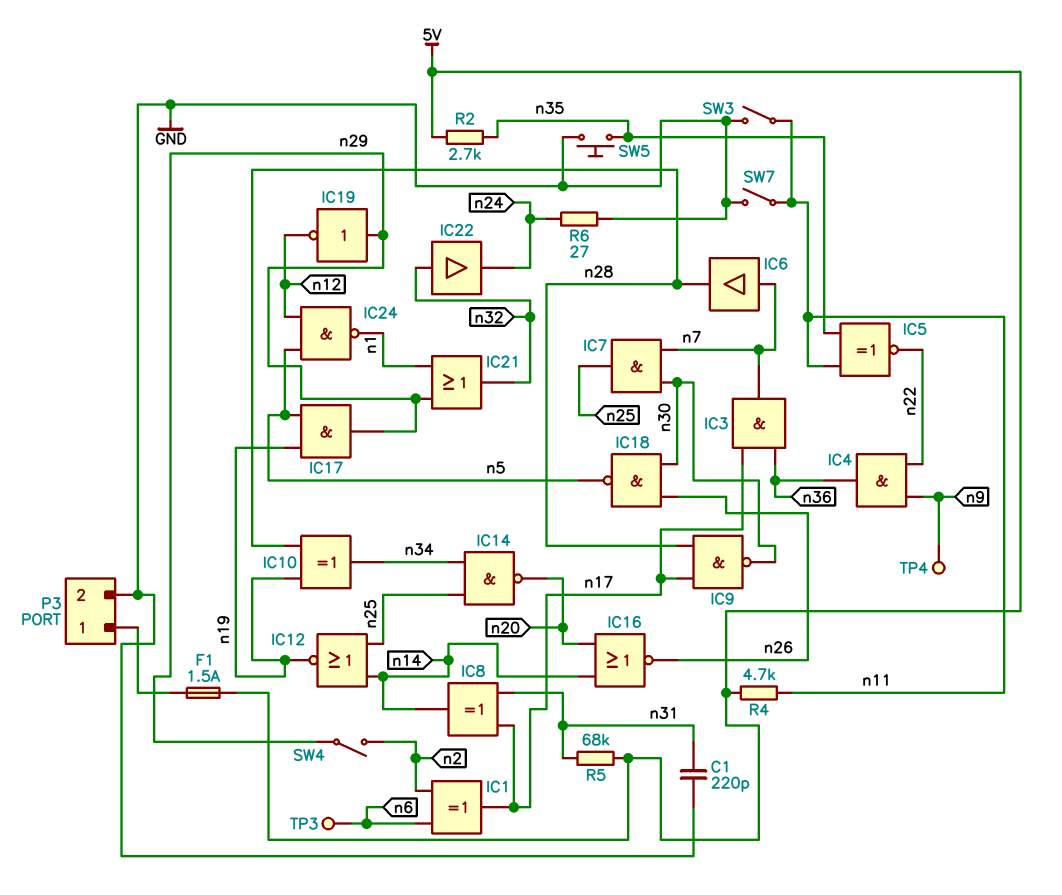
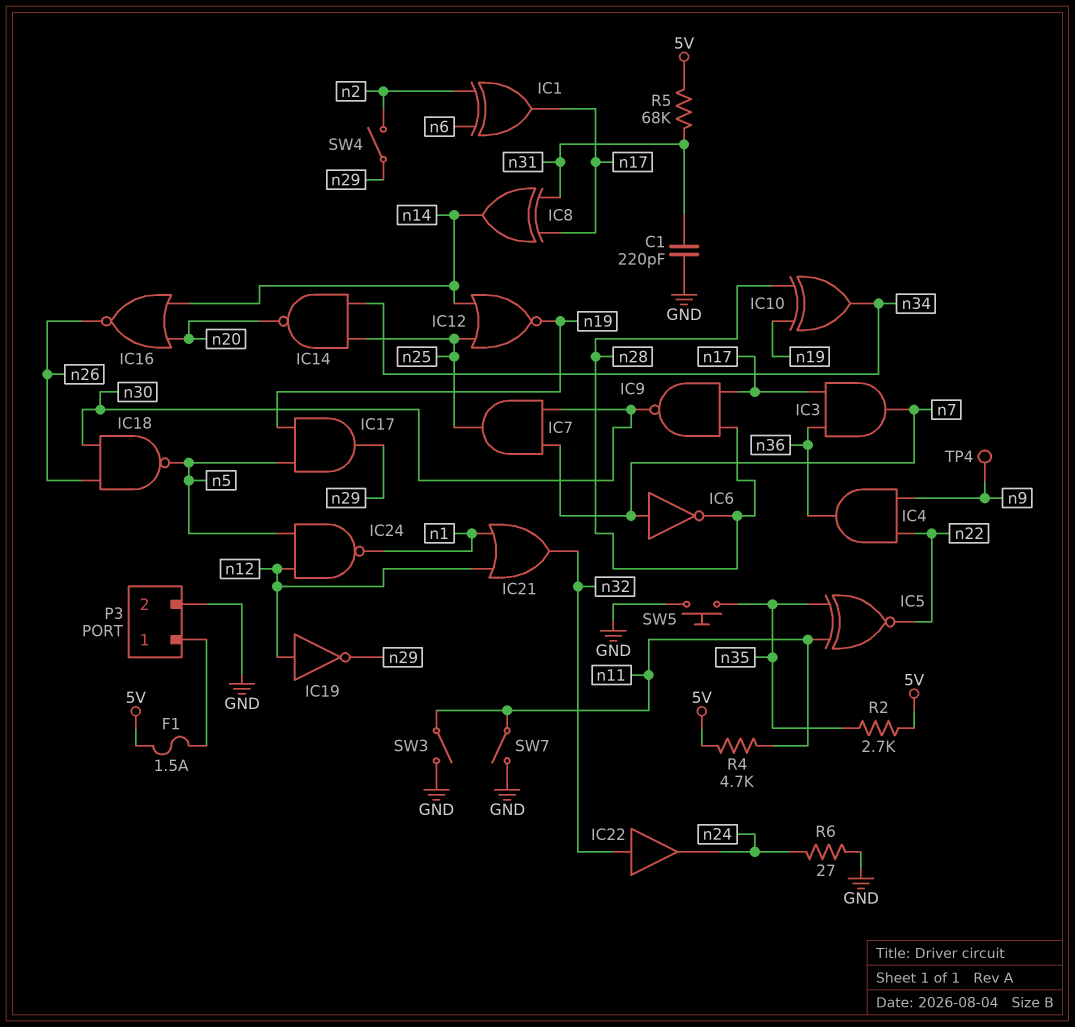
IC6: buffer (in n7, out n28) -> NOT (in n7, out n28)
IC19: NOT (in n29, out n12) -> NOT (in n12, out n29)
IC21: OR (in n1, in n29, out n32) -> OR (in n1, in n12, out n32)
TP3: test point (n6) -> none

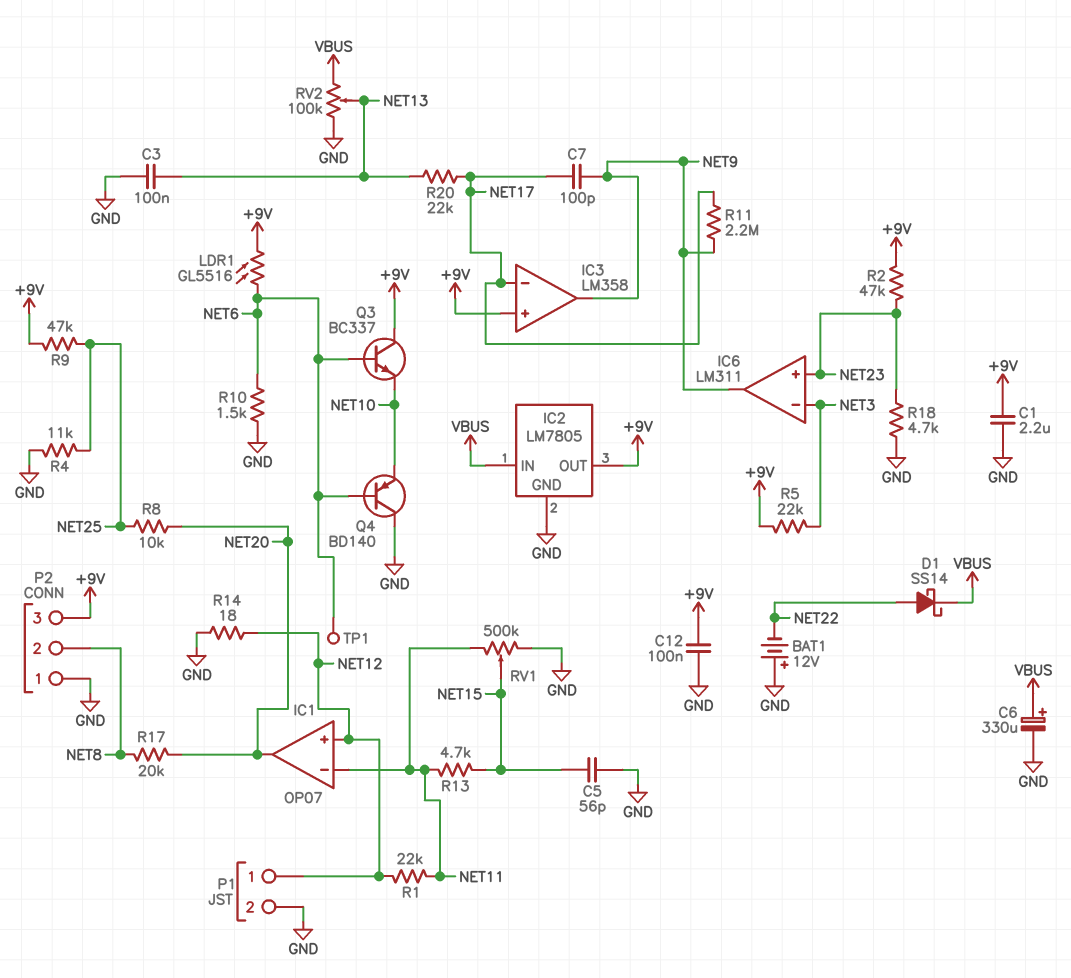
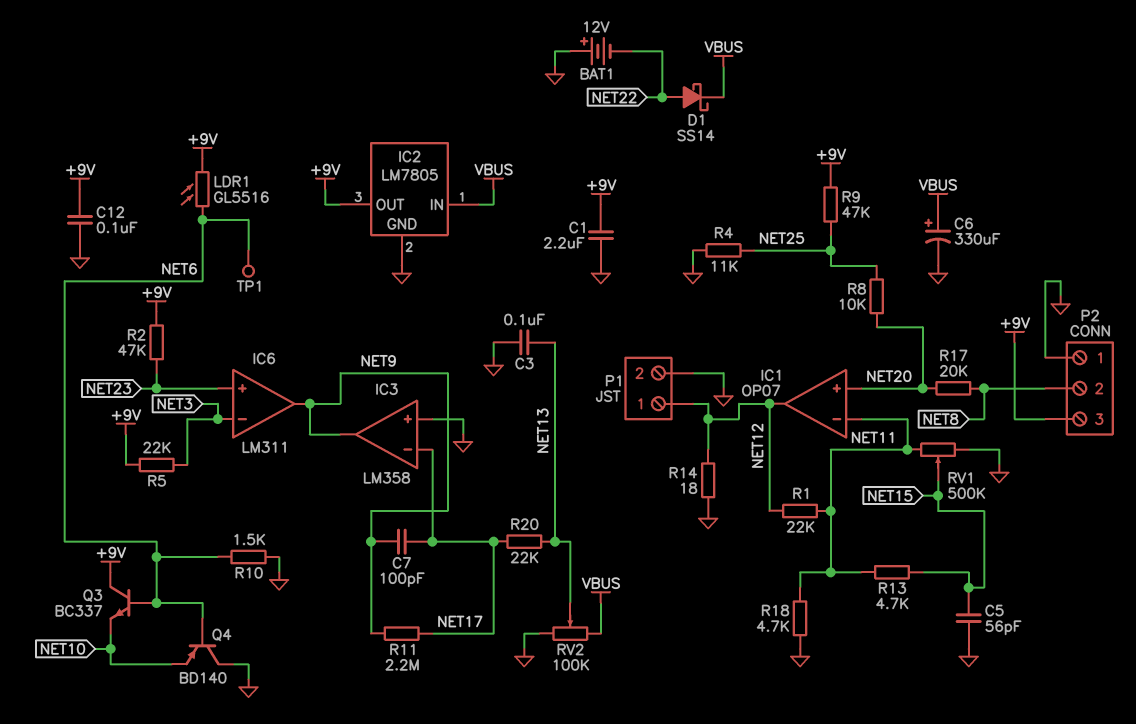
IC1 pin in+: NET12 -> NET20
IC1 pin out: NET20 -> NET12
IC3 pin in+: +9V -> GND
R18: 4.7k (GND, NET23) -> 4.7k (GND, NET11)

--

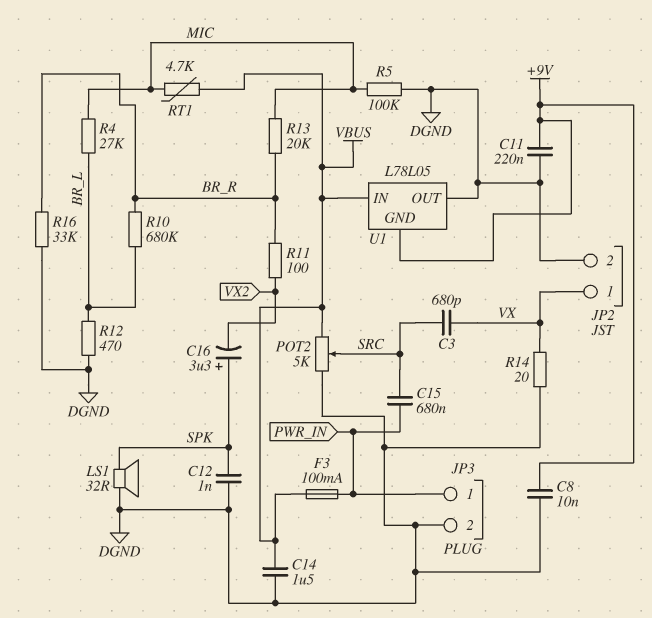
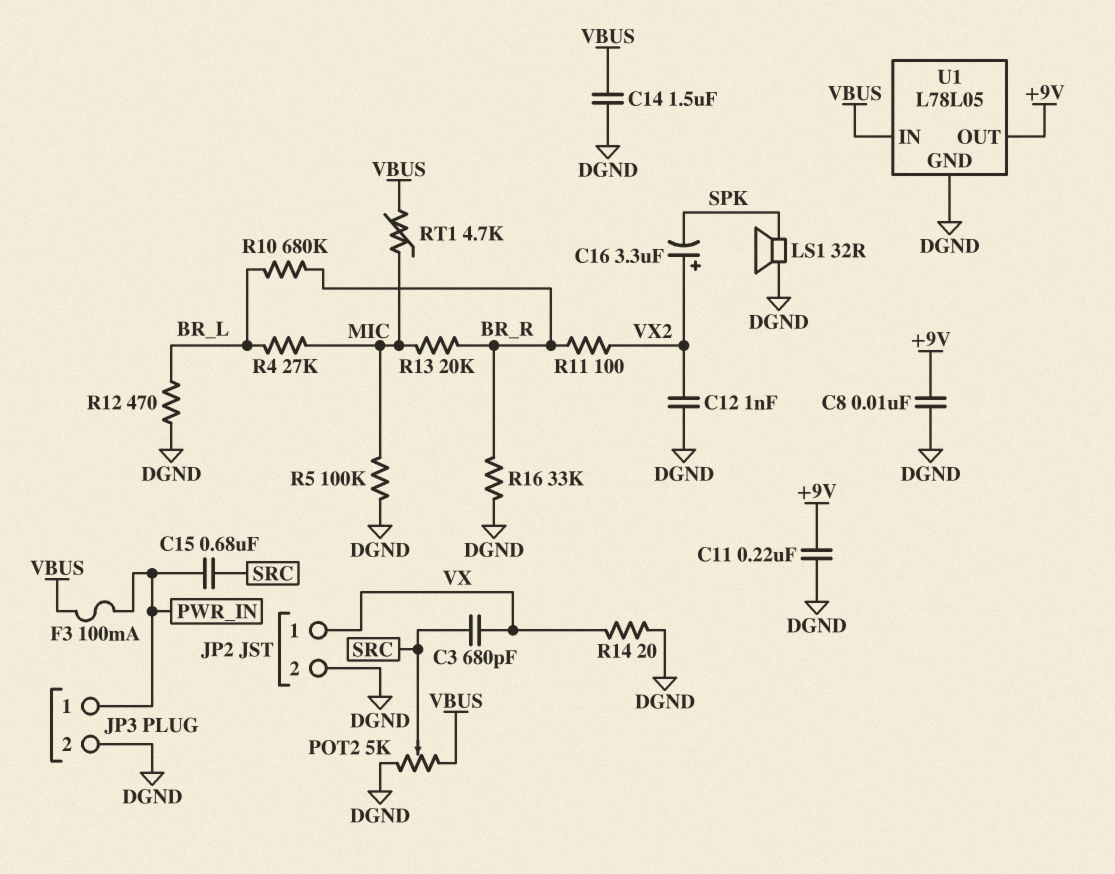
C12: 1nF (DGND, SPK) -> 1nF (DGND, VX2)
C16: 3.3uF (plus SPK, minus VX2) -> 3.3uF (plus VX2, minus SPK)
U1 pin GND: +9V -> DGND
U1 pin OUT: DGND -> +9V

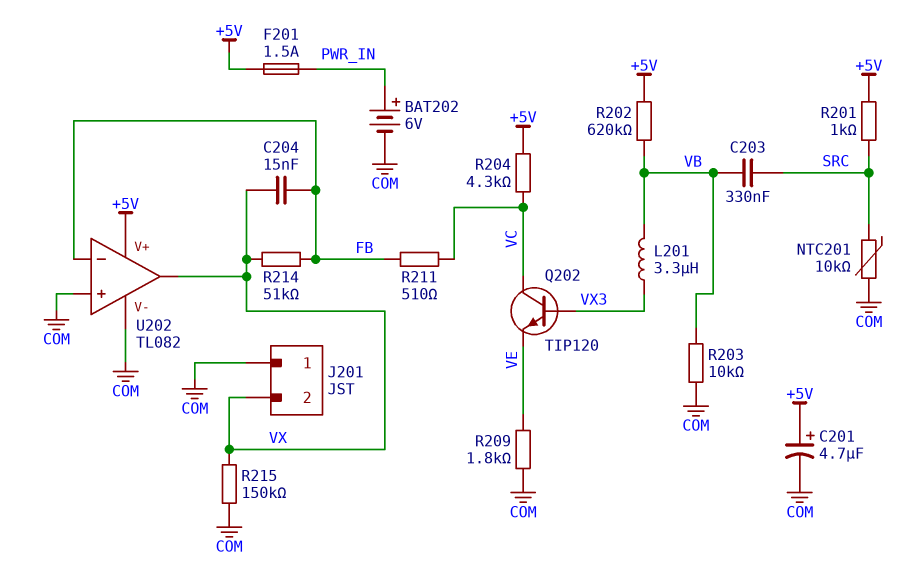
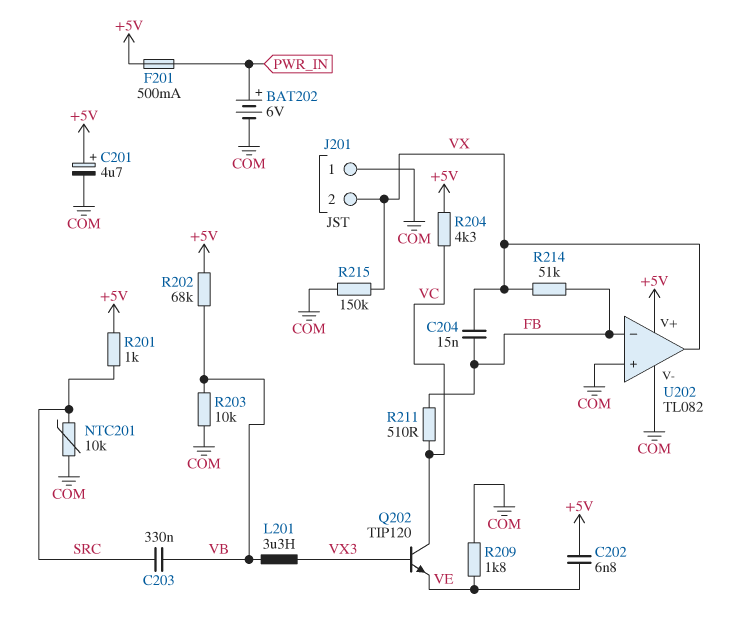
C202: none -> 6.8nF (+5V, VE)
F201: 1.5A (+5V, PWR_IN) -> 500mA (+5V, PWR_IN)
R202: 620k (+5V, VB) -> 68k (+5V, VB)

## What to work on
Copy all lines from the data above that contain the word "DGND".

## Your response
C12: 1nF (DGND, SPK) -> 1nF (DGND, VX2)
U1 pin GND: +9V -> DGND
U1 pin OUT: DGND -> +9V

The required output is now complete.